- [REQUIRED ACTION] The goal here is an exact copy of the entries below, without their pictures.

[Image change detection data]

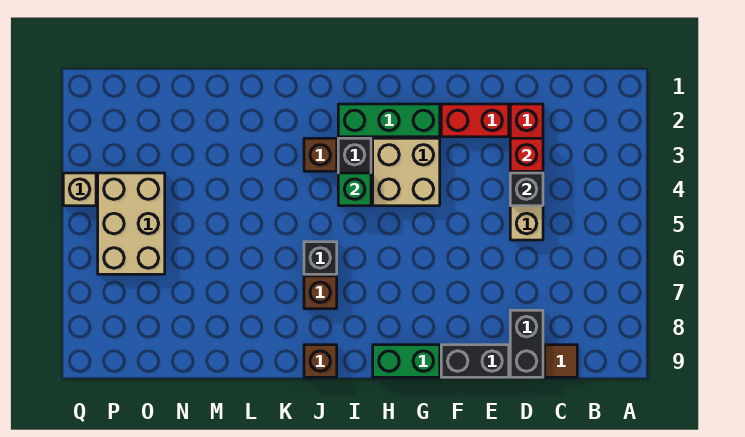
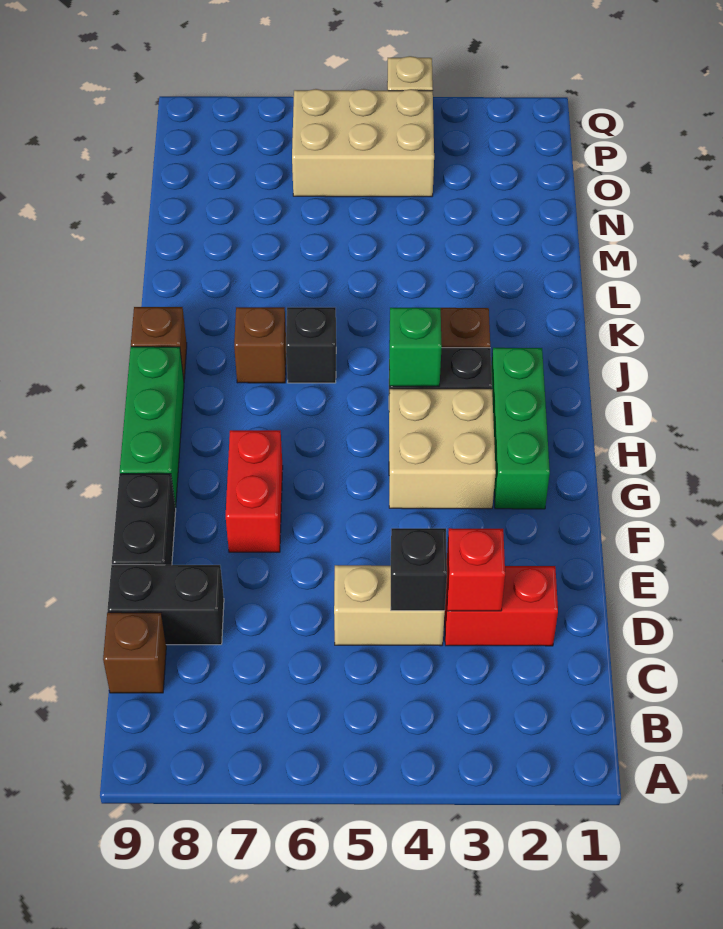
brown 1x1 tile [545,345,577,377] -> brown 1x1 brick [103,612,166,693]
red 1x2 brick [441,104,509,137] -> red 1x2 brick moved to [226,430,283,552]
green 1x2 brick [373,345,440,377] -> green 1x3 brick [120,347,184,507]

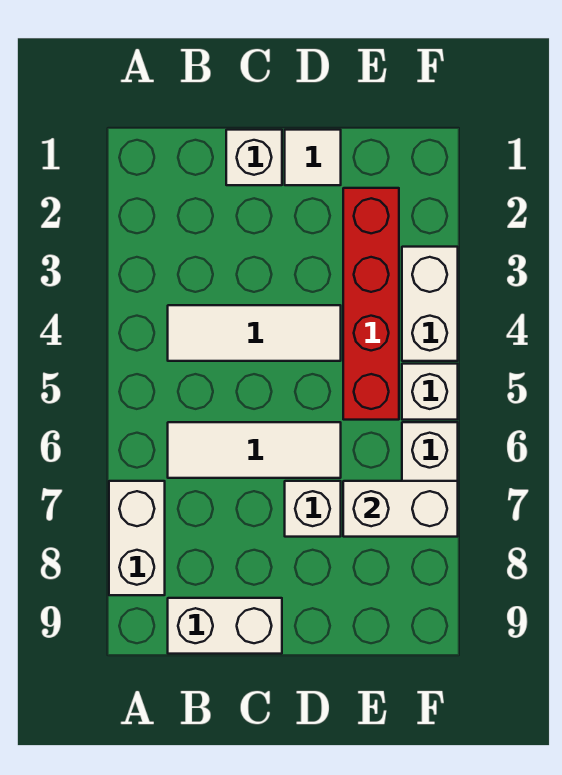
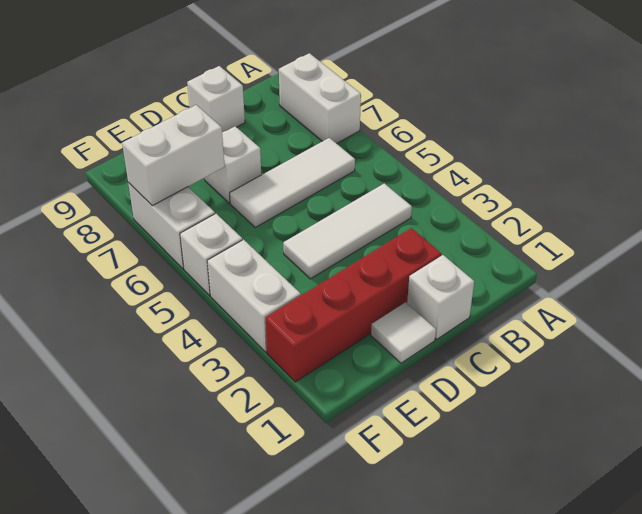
white 1x2 brick [168,598,282,654] -> white 1x1 brick [187,66,245,132]
red 1x4 brick [343,188,399,420] -> red 1x4 brick turned to [265,228,441,382]

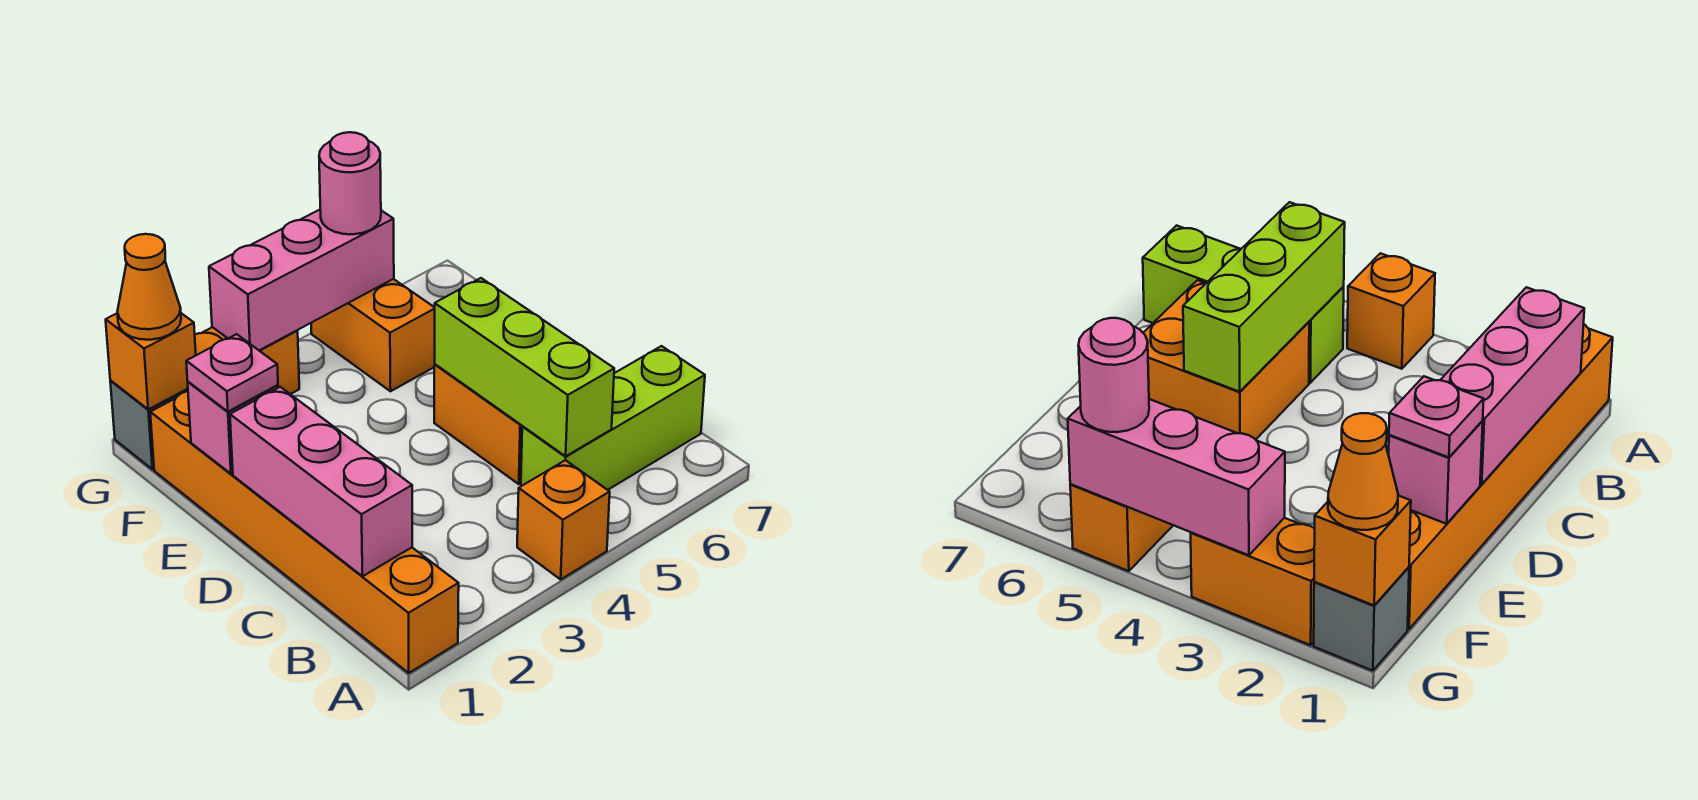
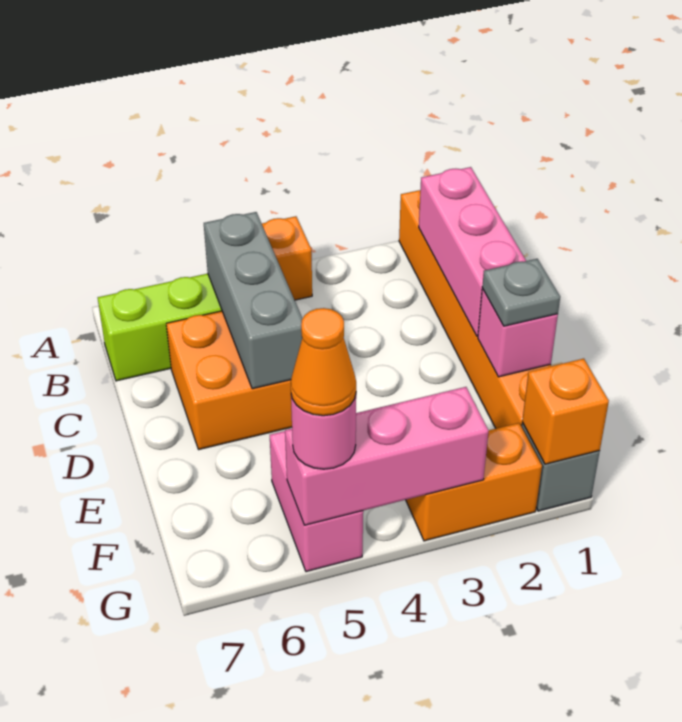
lime 1x3 brick [435,278,614,456] -> grey 1x3 brick [204,212,302,389]
pink 1x1 plate [186,334,278,412] -> grey 1x1 plate [482,259,560,326]
orange 1x2 brick [311,279,435,391] -> pink 1x2 brick [270,431,363,572]
orange 1x1 cone [117,234,181,340] -> orange 1x1 cone moved to [291,308,356,416]

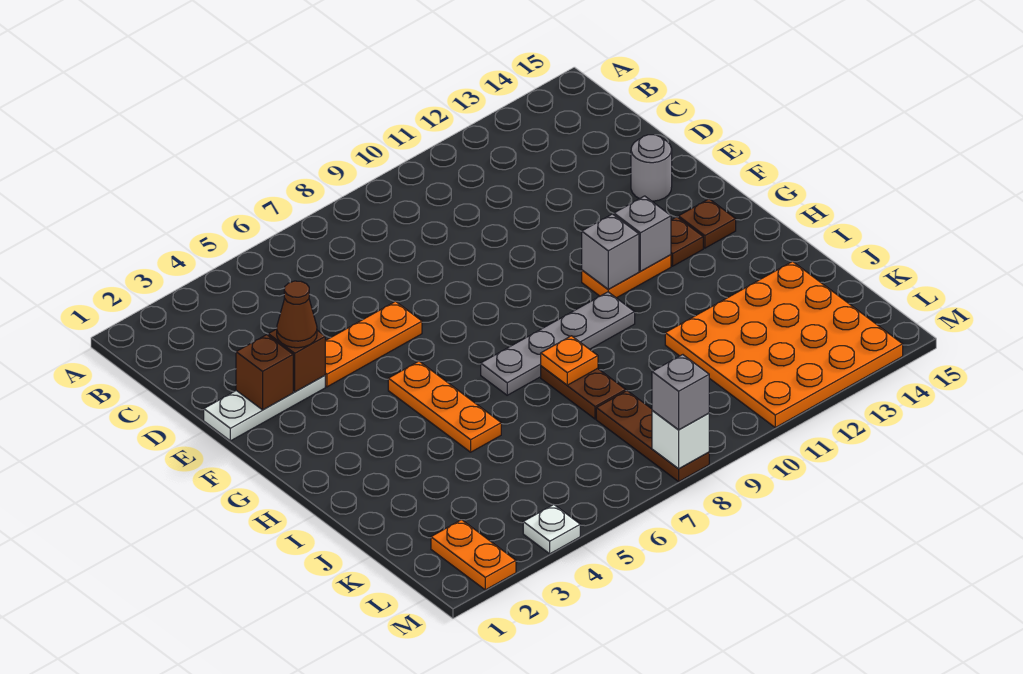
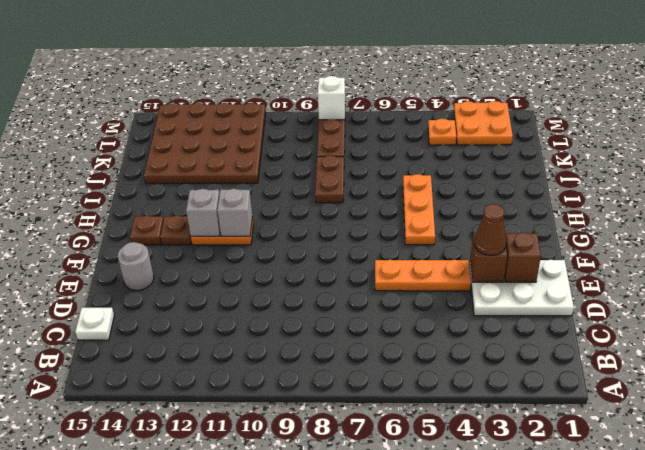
white 1x3 plate [204,376,325,441] -> white 2x3 plate [470,260,574,316]
grey 1x4 plate [481,292,635,395] -> none
orange 1x1 plate [541,336,598,385] -> orange 1x1 plate moved to [428,119,456,145]
orange 4x4 plate [665,261,903,427] -> brown 4x4 plate [144,103,266,184]
orange 1x2 plate [431,520,516,590] -> orange 2x2 plate [454,101,513,145]
white 1x1 plate [523,504,580,554] -> white 1x1 plate moved to [75,308,114,340]
grey 1x1 brick [652,355,709,430] -> none

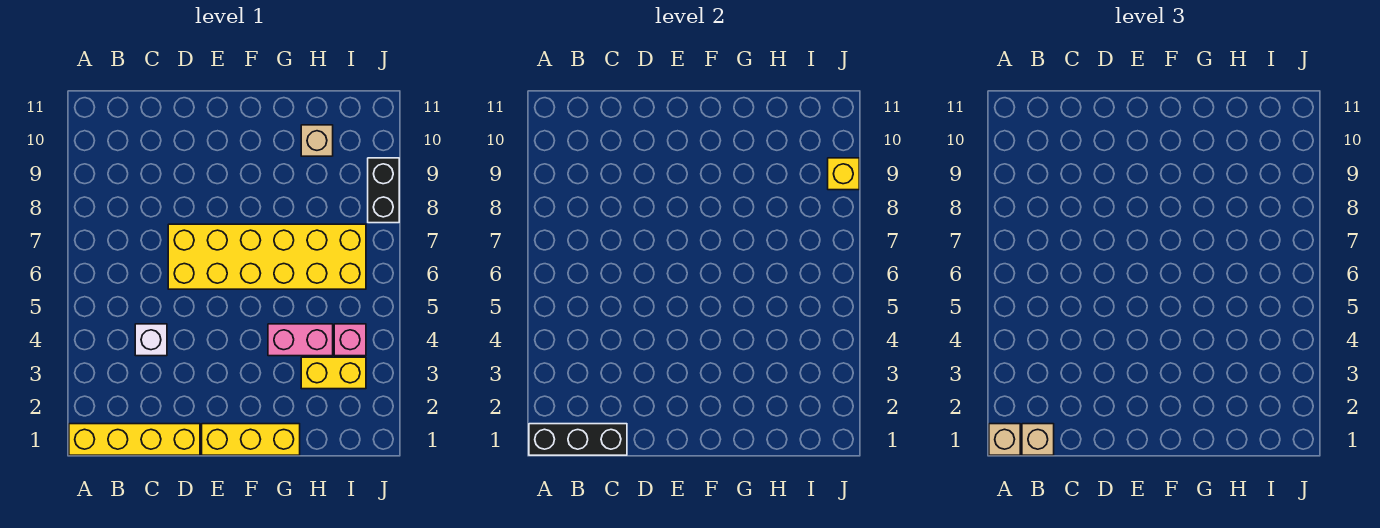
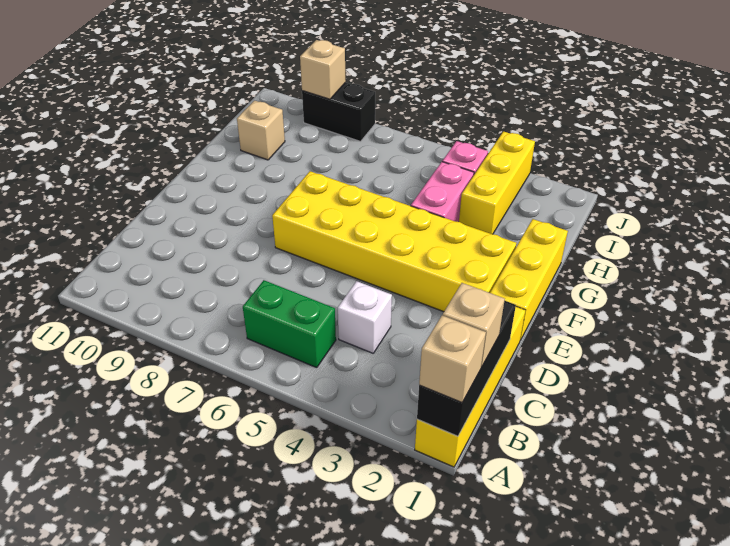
none -> green 1x2 brick [243,280,336,368]
yellow 2x6 brick [168,224,366,289] -> yellow 2x6 brick turned to [272,171,516,312]
yellow 1x2 brick [301,357,366,389] -> yellow 1x3 brick [459,132,535,234]
yellow 1x1 brick [828,158,859,190] -> tan 1x1 brick [300,40,346,99]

- [ANSWER FOR THE TASK]
brown 1x1 tile [545,345,577,377] -> brown 1x1 brick [103,612,166,693]
red 1x2 brick [441,104,509,137] -> red 1x2 brick moved to [226,430,283,552]
green 1x2 brick [373,345,440,377] -> green 1x3 brick [120,347,184,507]

white 1x2 brick [168,598,282,654] -> white 1x1 brick [187,66,245,132]
red 1x4 brick [343,188,399,420] -> red 1x4 brick turned to [265,228,441,382]

lime 1x3 brick [435,278,614,456] -> grey 1x3 brick [204,212,302,389]
pink 1x1 plate [186,334,278,412] -> grey 1x1 plate [482,259,560,326]
orange 1x2 brick [311,279,435,391] -> pink 1x2 brick [270,431,363,572]
orange 1x1 cone [117,234,181,340] -> orange 1x1 cone moved to [291,308,356,416]

white 1x3 plate [204,376,325,441] -> white 2x3 plate [470,260,574,316]
grey 1x4 plate [481,292,635,395] -> none
orange 1x1 plate [541,336,598,385] -> orange 1x1 plate moved to [428,119,456,145]
orange 4x4 plate [665,261,903,427] -> brown 4x4 plate [144,103,266,184]
orange 1x2 plate [431,520,516,590] -> orange 2x2 plate [454,101,513,145]
white 1x1 plate [523,504,580,554] -> white 1x1 plate moved to [75,308,114,340]
grey 1x1 brick [652,355,709,430] -> none

none -> green 1x2 brick [243,280,336,368]
yellow 2x6 brick [168,224,366,289] -> yellow 2x6 brick turned to [272,171,516,312]
yellow 1x2 brick [301,357,366,389] -> yellow 1x3 brick [459,132,535,234]
yellow 1x1 brick [828,158,859,190] -> tan 1x1 brick [300,40,346,99]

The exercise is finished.